■ **Extracted entries**:
----
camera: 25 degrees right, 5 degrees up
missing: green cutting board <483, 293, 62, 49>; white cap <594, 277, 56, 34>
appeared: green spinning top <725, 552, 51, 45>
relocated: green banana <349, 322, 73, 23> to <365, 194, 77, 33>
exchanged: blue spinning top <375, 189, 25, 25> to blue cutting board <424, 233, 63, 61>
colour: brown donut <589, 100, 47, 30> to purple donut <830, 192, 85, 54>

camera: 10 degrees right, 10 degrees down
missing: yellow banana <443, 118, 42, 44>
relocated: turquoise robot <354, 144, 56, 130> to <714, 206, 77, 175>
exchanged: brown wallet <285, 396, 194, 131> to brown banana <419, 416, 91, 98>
----
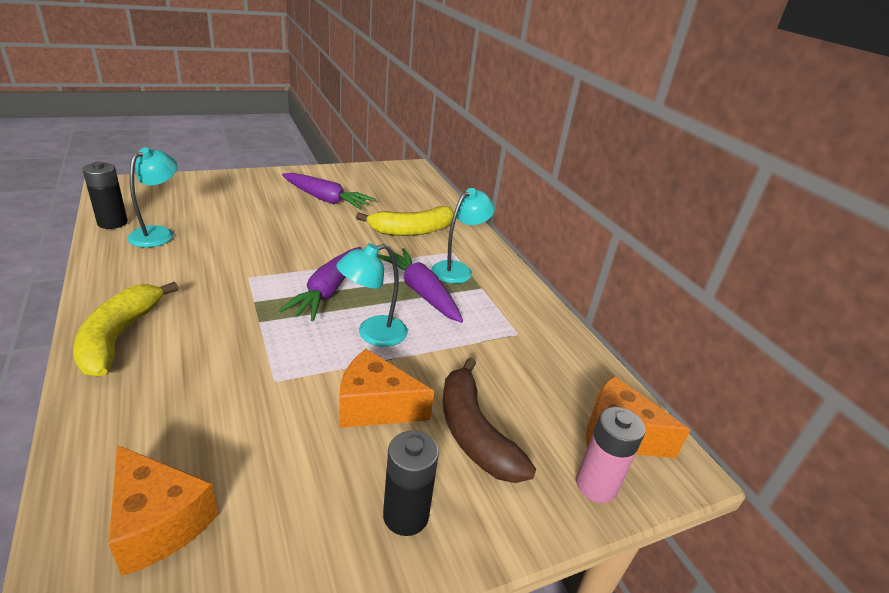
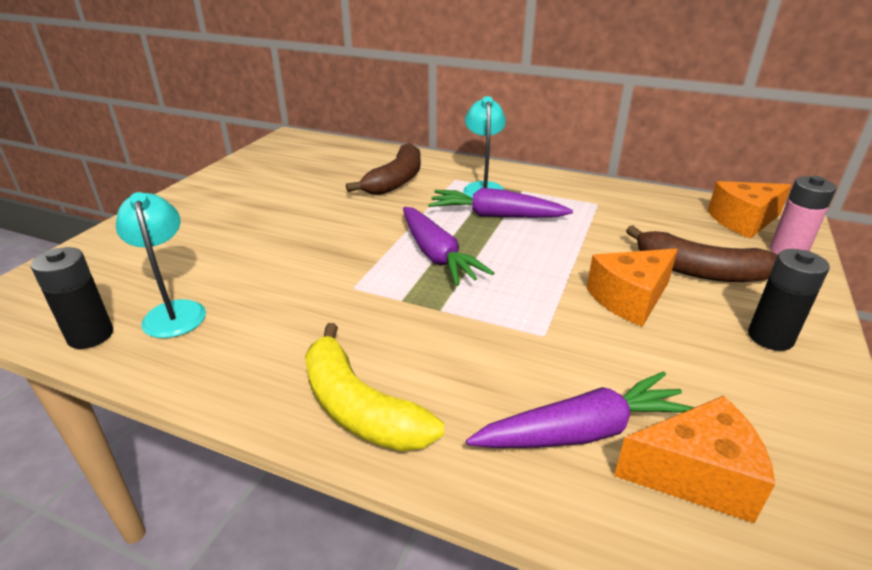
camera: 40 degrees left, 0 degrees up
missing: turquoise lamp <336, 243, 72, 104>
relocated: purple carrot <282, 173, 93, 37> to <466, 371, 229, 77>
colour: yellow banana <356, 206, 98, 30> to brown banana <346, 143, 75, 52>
----
■ **Assigned task**:
Each line with the word "board" in the records above belongs in the result; copy all of them.

■ **Result below**:
missing: green cutting board <483, 293, 62, 49>; white cap <594, 277, 56, 34>
exchanged: blue spinning top <375, 189, 25, 25> to blue cutting board <424, 233, 63, 61>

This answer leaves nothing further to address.